= PROBLEM TO SOLVE =
How many lines of the listing below contain the string "kern"? Reply with the number alone.

= Saved data entries =
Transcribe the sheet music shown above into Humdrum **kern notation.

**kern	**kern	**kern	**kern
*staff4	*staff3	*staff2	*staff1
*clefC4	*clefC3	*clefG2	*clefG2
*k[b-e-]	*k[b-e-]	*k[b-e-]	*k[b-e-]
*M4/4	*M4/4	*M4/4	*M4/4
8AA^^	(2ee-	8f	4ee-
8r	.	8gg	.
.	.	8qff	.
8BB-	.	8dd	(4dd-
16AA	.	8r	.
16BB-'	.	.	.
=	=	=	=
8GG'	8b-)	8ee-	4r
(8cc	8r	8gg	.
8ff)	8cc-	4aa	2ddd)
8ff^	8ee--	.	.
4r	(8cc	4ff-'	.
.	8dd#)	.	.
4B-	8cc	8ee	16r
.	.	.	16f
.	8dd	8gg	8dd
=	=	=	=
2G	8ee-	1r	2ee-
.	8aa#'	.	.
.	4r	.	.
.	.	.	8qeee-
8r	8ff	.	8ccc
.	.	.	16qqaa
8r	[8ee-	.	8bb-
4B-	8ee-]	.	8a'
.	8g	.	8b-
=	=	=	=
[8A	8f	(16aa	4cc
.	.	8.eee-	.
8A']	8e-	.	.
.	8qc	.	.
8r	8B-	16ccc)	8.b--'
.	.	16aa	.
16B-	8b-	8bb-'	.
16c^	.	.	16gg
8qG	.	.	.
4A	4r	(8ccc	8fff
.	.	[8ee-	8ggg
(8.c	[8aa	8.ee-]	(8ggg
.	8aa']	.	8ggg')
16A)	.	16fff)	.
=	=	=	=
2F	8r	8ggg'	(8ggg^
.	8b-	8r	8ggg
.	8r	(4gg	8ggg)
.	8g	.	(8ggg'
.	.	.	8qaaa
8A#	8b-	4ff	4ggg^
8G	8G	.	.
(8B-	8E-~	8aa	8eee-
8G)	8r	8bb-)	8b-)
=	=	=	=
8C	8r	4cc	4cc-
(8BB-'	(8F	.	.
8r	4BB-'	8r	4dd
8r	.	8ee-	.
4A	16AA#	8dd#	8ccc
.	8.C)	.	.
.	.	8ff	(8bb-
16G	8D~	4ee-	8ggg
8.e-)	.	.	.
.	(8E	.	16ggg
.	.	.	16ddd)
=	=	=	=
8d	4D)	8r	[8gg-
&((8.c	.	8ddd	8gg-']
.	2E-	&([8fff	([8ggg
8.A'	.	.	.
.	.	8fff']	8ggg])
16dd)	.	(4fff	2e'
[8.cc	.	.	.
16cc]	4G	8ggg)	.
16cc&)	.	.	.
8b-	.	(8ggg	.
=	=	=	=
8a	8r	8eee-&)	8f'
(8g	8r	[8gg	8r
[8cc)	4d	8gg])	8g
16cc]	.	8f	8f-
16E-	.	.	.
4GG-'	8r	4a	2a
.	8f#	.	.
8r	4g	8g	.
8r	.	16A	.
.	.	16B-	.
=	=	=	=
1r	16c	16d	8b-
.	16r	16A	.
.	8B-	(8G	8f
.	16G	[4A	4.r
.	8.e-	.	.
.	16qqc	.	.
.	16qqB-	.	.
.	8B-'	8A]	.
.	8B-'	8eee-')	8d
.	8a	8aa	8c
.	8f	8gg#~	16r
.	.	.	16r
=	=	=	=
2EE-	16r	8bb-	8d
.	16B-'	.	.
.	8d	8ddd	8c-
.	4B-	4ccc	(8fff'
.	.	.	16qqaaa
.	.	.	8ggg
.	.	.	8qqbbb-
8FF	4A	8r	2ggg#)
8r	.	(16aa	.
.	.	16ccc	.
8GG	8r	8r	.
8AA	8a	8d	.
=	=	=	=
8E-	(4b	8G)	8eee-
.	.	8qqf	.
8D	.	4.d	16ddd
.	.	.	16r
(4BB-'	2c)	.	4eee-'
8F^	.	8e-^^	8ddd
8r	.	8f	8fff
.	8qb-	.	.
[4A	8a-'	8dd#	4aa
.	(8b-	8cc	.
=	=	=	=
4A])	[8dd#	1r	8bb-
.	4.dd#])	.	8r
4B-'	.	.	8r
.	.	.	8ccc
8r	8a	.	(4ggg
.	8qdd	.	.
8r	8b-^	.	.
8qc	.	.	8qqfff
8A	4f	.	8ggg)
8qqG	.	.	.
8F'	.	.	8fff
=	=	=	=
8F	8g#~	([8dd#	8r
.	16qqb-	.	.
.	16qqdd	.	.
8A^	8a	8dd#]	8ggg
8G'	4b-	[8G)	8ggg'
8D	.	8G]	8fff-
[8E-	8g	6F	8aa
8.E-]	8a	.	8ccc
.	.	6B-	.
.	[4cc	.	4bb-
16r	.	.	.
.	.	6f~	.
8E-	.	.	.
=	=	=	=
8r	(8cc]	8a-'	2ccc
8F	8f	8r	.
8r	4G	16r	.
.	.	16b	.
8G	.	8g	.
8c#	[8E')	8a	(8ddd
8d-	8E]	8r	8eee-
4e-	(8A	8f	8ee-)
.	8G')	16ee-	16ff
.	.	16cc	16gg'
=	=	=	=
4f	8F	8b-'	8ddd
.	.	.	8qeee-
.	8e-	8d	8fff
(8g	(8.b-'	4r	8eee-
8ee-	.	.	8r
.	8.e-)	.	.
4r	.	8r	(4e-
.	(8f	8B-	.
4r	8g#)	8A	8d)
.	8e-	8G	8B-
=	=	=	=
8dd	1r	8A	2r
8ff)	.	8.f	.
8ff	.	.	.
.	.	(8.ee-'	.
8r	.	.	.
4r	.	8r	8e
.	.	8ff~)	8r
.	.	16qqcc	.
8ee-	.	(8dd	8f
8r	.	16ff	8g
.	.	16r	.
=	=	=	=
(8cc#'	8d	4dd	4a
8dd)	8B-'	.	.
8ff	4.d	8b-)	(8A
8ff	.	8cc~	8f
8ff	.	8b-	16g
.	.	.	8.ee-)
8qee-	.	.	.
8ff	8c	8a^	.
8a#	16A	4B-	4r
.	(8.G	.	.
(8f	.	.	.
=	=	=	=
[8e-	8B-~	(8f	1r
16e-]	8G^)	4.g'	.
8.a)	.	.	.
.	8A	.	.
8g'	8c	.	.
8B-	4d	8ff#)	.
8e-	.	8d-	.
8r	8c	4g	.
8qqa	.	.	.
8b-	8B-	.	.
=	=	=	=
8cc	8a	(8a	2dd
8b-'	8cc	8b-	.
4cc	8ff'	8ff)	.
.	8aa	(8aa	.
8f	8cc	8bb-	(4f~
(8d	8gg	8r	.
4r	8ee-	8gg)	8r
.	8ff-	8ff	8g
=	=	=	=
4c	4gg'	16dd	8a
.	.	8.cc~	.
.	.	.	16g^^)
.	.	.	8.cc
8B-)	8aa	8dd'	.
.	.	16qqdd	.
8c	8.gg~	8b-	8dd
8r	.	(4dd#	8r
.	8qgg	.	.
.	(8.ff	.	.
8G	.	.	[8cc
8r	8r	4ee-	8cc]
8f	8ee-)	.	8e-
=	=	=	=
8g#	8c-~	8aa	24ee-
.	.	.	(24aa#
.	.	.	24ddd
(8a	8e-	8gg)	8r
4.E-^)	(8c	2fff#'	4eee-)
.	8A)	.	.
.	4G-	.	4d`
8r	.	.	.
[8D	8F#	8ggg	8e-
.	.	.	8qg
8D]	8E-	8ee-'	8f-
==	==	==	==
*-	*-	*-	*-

= ANSWER =
2